[[ Provided data, beginning ]]

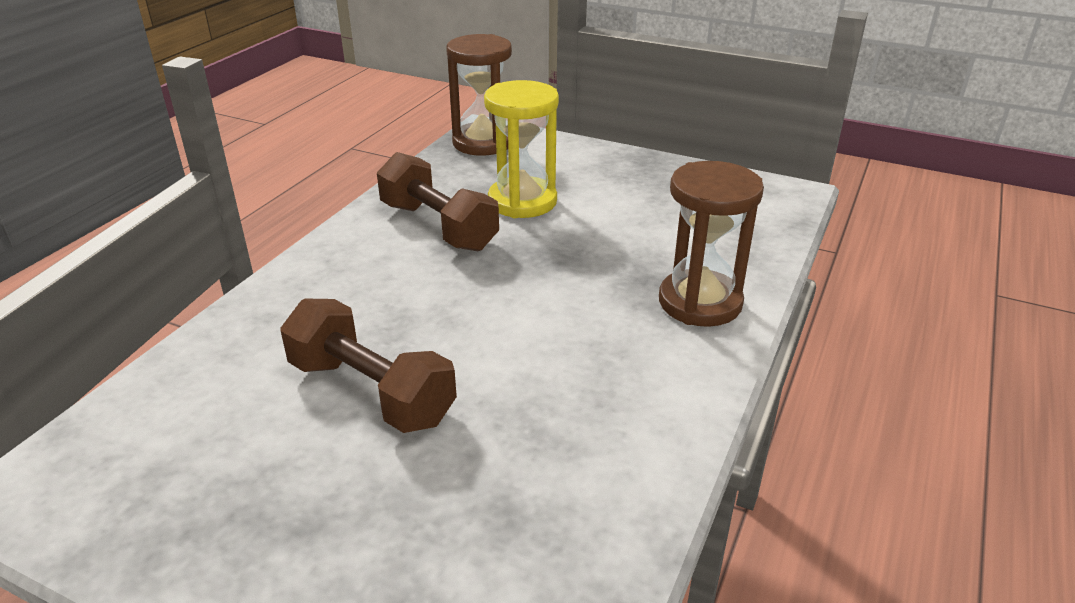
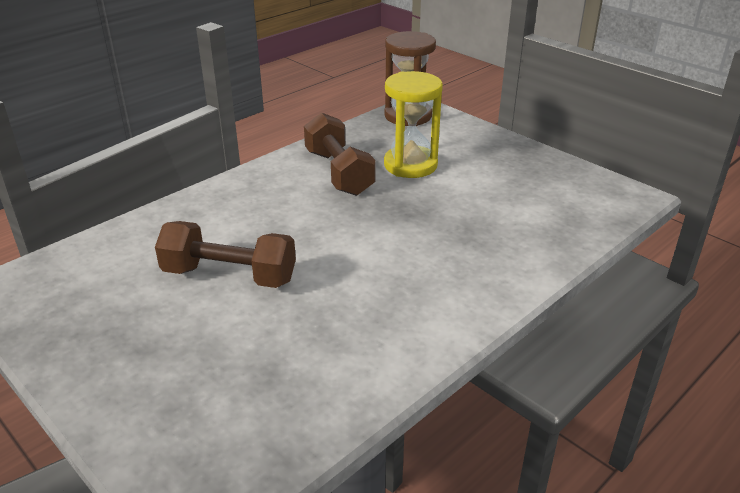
camera: 20 degrees right, 0 degrees up
(371, 392) = (229, 275): brown dumbbell -> brown dumbbell turned 45 degrees counterclockwise
(700, 302) = (498, 266): brown hourglass -> none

[[ Provided data, end ]]

Task to carry out | Reproduce the data verbatim. Do not carry any picture into the copy.

Reply |
camera: 20 degrees right, 0 degrees up
(371, 392) = (229, 275): brown dumbbell -> brown dumbbell turned 45 degrees counterclockwise
(700, 302) = (498, 266): brown hourglass -> none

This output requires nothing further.